#### What is needed:
Would you please output, word for word, the span of the listing below that opens on the line containing "fromage/jaune <160 215>" and closes on the line containing "pomme/jaune <224 430>"? Include both ends and nothing more.

#### Record excerpts:

▬▬▬▬▬▬▬▬▬▬

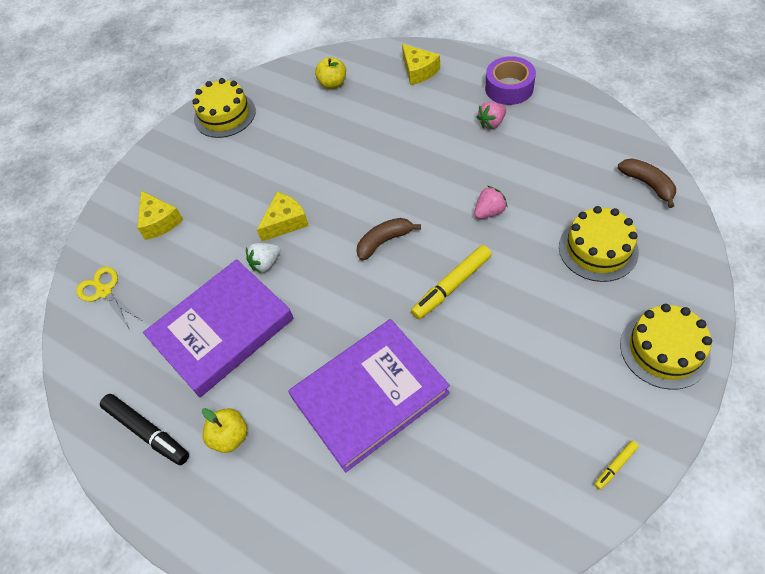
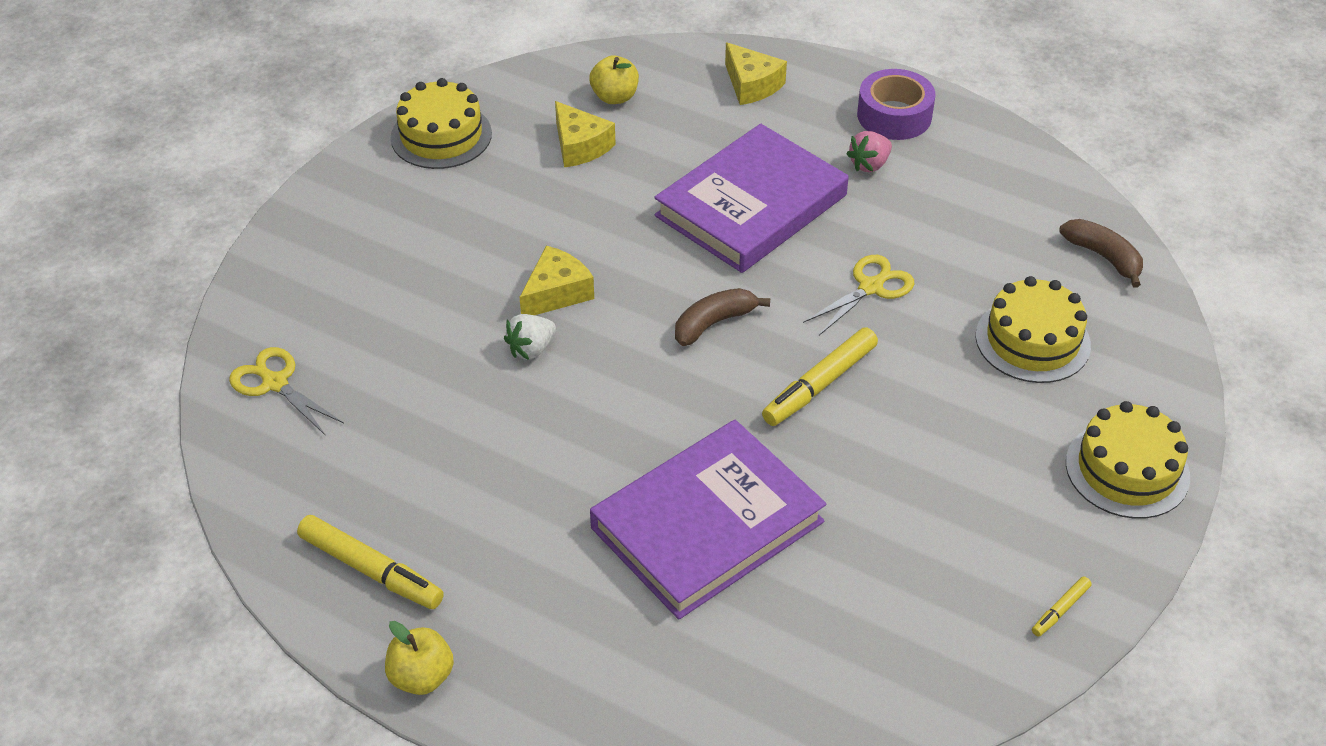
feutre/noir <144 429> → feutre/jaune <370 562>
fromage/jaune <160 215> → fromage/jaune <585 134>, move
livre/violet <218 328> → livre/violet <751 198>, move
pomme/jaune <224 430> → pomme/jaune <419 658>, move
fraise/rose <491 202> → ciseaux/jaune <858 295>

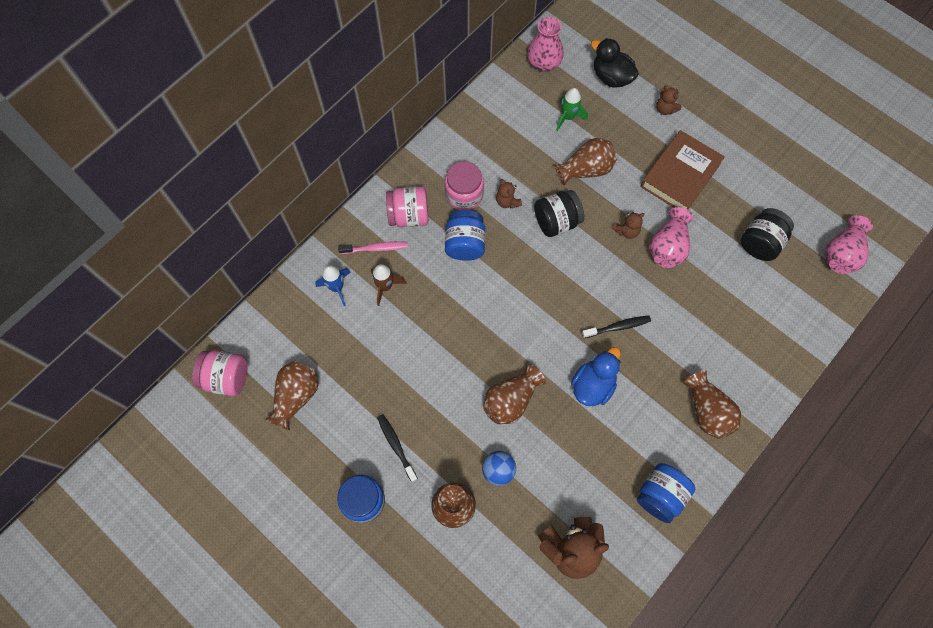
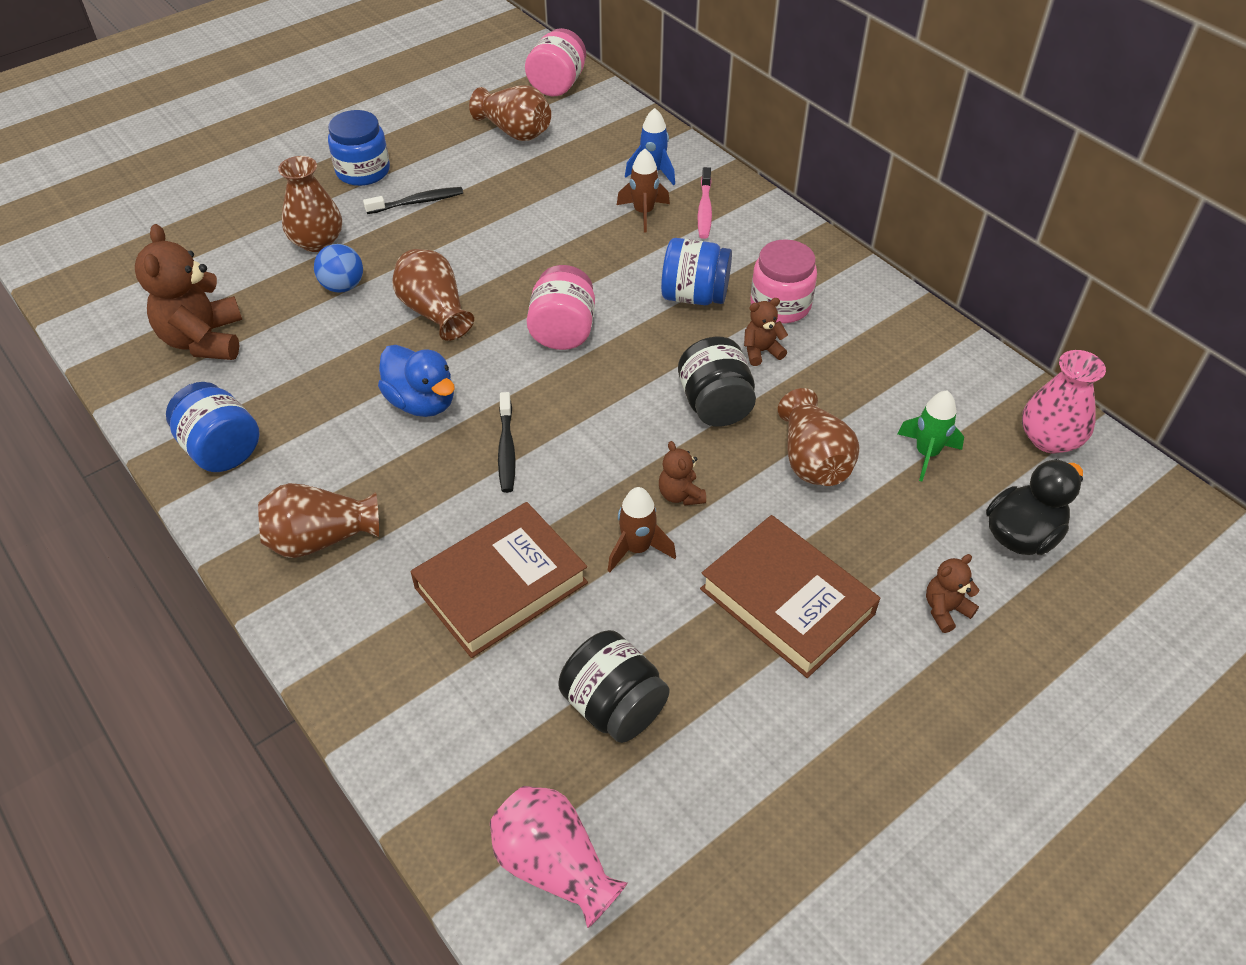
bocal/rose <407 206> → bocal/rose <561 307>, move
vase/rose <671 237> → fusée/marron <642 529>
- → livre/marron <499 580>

▬▬▬▬▬▬▬▬▬▬

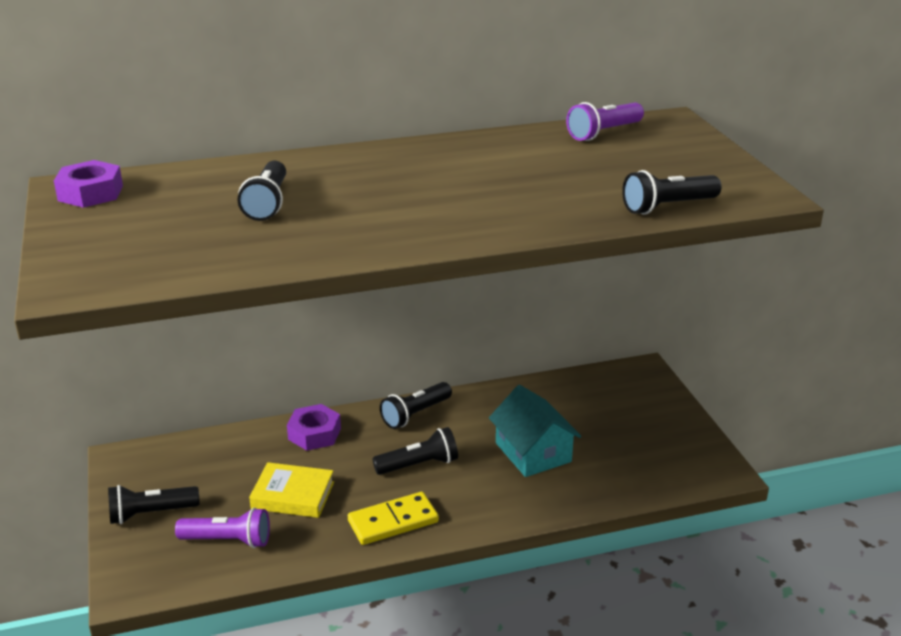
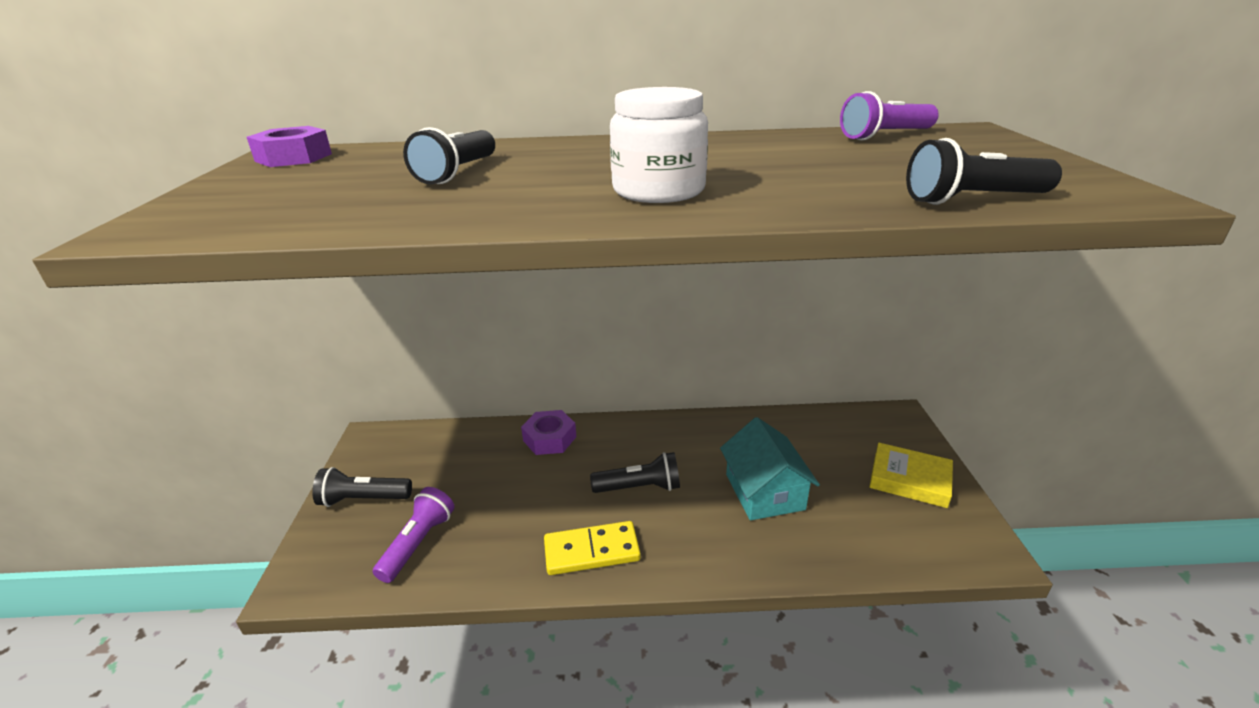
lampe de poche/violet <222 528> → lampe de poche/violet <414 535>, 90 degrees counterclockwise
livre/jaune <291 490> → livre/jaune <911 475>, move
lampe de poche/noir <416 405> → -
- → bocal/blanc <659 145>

▬▬▬▬▬▬▬▬▬▬

#### Expected output:
fromage/jaune <160 215> → fromage/jaune <585 134>, move
livre/violet <218 328> → livre/violet <751 198>, move
pomme/jaune <224 430> → pomme/jaune <419 658>, move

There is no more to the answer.